Repeat precisely, and only, the lines between the line containing "(462, 445) = (458, 250): turquoise" and the end of the listing below, both ends included.

=== THE DATA ===
•••••

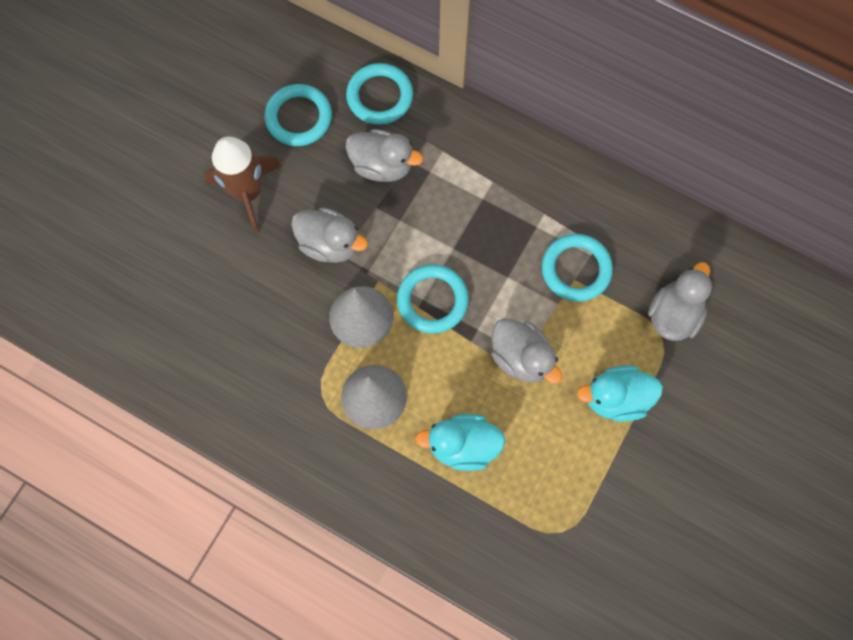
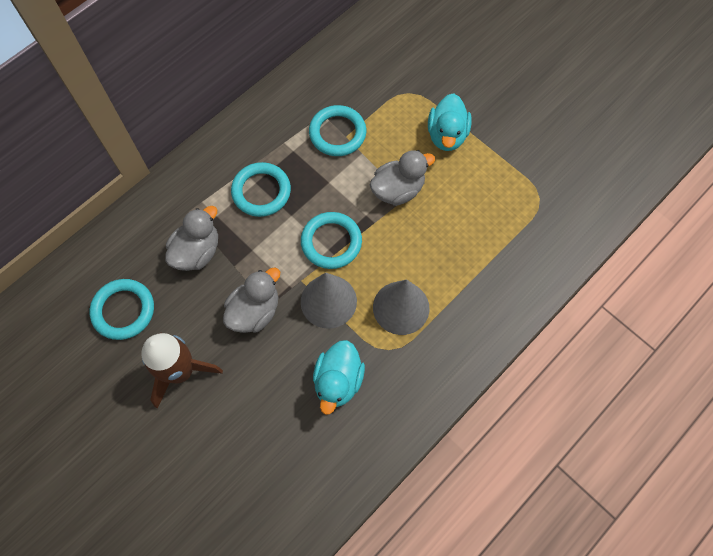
camera: 75 degrees left, 5 degrees down
(380, 96) = (131, 238): turquoise ring -> turquoise ring (261, 191)
(462, 445) = (458, 250): turquoise duck -> turquoise duck (338, 381)
(673, 314) = (393, 80): grey duck -> none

•••••

=== WRITTEN RESPONSE ===
(462, 445) = (458, 250): turquoise duck -> turquoise duck (338, 381)
(673, 314) = (393, 80): grey duck -> none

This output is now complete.